Problem description: Would you please repeat the data exactly as given?

Data for processing:
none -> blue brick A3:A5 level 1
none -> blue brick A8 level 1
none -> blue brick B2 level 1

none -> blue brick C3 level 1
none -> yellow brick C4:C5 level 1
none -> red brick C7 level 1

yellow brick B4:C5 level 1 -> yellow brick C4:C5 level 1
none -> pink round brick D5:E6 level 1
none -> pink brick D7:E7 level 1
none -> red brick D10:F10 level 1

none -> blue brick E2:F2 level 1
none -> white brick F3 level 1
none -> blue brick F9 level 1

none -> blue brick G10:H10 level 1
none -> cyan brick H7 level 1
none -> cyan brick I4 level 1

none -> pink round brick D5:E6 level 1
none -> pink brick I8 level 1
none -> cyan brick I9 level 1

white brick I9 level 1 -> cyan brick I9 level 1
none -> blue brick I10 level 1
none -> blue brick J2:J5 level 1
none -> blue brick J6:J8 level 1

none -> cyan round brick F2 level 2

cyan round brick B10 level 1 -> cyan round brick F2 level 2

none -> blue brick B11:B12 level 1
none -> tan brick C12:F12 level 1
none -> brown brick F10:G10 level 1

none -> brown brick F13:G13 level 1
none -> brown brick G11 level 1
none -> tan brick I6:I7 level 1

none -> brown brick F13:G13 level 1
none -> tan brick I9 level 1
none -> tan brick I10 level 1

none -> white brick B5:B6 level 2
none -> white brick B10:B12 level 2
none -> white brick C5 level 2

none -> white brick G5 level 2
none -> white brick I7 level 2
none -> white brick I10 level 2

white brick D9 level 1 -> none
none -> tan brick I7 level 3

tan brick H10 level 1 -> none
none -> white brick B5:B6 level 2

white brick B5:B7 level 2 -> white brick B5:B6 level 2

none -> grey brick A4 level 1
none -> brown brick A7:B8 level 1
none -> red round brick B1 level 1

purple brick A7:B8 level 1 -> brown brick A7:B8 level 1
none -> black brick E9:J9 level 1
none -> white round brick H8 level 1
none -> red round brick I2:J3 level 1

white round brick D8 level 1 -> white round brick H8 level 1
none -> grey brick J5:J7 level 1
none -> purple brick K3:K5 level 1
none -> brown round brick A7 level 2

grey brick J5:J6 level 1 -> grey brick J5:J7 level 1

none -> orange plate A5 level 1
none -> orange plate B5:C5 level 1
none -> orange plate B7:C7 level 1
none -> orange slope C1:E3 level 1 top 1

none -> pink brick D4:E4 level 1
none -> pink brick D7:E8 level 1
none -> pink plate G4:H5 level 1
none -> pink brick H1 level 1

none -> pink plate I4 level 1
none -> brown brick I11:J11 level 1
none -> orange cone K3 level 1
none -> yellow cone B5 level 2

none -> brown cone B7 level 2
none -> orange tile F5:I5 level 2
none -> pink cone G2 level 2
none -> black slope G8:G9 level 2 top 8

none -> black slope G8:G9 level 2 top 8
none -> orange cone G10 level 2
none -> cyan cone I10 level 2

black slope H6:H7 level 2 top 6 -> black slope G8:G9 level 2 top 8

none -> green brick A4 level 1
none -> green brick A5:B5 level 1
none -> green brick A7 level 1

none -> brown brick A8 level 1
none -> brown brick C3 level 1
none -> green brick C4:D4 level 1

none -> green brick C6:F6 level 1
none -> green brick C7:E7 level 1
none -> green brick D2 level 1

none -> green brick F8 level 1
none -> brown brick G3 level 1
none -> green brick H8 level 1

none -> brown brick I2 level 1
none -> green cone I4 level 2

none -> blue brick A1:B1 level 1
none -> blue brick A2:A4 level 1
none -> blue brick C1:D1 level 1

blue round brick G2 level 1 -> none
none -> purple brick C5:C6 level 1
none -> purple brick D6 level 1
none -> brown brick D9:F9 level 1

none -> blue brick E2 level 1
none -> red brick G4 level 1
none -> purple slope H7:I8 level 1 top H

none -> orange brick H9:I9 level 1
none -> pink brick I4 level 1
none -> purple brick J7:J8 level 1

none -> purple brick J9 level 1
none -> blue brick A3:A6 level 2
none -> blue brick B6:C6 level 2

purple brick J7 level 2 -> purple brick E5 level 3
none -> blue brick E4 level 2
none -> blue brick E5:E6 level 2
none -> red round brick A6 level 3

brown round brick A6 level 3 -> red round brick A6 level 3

Solution for this problem:
none -> blue brick A3:A5 level 1
none -> blue brick A8 level 1
none -> blue brick B2 level 1

none -> blue brick C3 level 1
none -> yellow brick C4:C5 level 1
none -> red brick C7 level 1

yellow brick B4:C5 level 1 -> yellow brick C4:C5 level 1
none -> pink round brick D5:E6 level 1
none -> pink brick D7:E7 level 1
none -> red brick D10:F10 level 1

none -> blue brick E2:F2 level 1
none -> white brick F3 level 1
none -> blue brick F9 level 1

none -> blue brick G10:H10 level 1
none -> cyan brick H7 level 1
none -> cyan brick I4 level 1

none -> pink round brick D5:E6 level 1
none -> pink brick I8 level 1
none -> cyan brick I9 level 1

white brick I9 level 1 -> cyan brick I9 level 1
none -> blue brick I10 level 1
none -> blue brick J2:J5 level 1
none -> blue brick J6:J8 level 1

none -> cyan round brick F2 level 2

cyan round brick B10 level 1 -> cyan round brick F2 level 2

none -> blue brick B11:B12 level 1
none -> tan brick C12:F12 level 1
none -> brown brick F10:G10 level 1

none -> brown brick F13:G13 level 1
none -> brown brick G11 level 1
none -> tan brick I6:I7 level 1

none -> brown brick F13:G13 level 1
none -> tan brick I9 level 1
none -> tan brick I10 level 1

none -> white brick B5:B6 level 2
none -> white brick B10:B12 level 2
none -> white brick C5 level 2

none -> white brick G5 level 2
none -> white brick I7 level 2
none -> white brick I10 level 2

white brick D9 level 1 -> none
none -> tan brick I7 level 3

tan brick H10 level 1 -> none
none -> white brick B5:B6 level 2

white brick B5:B7 level 2 -> white brick B5:B6 level 2

none -> grey brick A4 level 1
none -> brown brick A7:B8 level 1
none -> red round brick B1 level 1

purple brick A7:B8 level 1 -> brown brick A7:B8 level 1
none -> black brick E9:J9 level 1
none -> white round brick H8 level 1
none -> red round brick I2:J3 level 1

white round brick D8 level 1 -> white round brick H8 level 1
none -> grey brick J5:J7 level 1
none -> purple brick K3:K5 level 1
none -> brown round brick A7 level 2

grey brick J5:J6 level 1 -> grey brick J5:J7 level 1

none -> orange plate A5 level 1
none -> orange plate B5:C5 level 1
none -> orange plate B7:C7 level 1
none -> orange slope C1:E3 level 1 top 1

none -> pink brick D4:E4 level 1
none -> pink brick D7:E8 level 1
none -> pink plate G4:H5 level 1
none -> pink brick H1 level 1

none -> pink plate I4 level 1
none -> brown brick I11:J11 level 1
none -> orange cone K3 level 1
none -> yellow cone B5 level 2

none -> brown cone B7 level 2
none -> orange tile F5:I5 level 2
none -> pink cone G2 level 2
none -> black slope G8:G9 level 2 top 8

none -> black slope G8:G9 level 2 top 8
none -> orange cone G10 level 2
none -> cyan cone I10 level 2

black slope H6:H7 level 2 top 6 -> black slope G8:G9 level 2 top 8

none -> green brick A4 level 1
none -> green brick A5:B5 level 1
none -> green brick A7 level 1

none -> brown brick A8 level 1
none -> brown brick C3 level 1
none -> green brick C4:D4 level 1

none -> green brick C6:F6 level 1
none -> green brick C7:E7 level 1
none -> green brick D2 level 1

none -> green brick F8 level 1
none -> brown brick G3 level 1
none -> green brick H8 level 1

none -> brown brick I2 level 1
none -> green cone I4 level 2

none -> blue brick A1:B1 level 1
none -> blue brick A2:A4 level 1
none -> blue brick C1:D1 level 1

blue round brick G2 level 1 -> none
none -> purple brick C5:C6 level 1
none -> purple brick D6 level 1
none -> brown brick D9:F9 level 1

none -> blue brick E2 level 1
none -> red brick G4 level 1
none -> purple slope H7:I8 level 1 top H

none -> orange brick H9:I9 level 1
none -> pink brick I4 level 1
none -> purple brick J7:J8 level 1

none -> purple brick J9 level 1
none -> blue brick A3:A6 level 2
none -> blue brick B6:C6 level 2

purple brick J7 level 2 -> purple brick E5 level 3
none -> blue brick E4 level 2
none -> blue brick E5:E6 level 2
none -> red round brick A6 level 3

brown round brick A6 level 3 -> red round brick A6 level 3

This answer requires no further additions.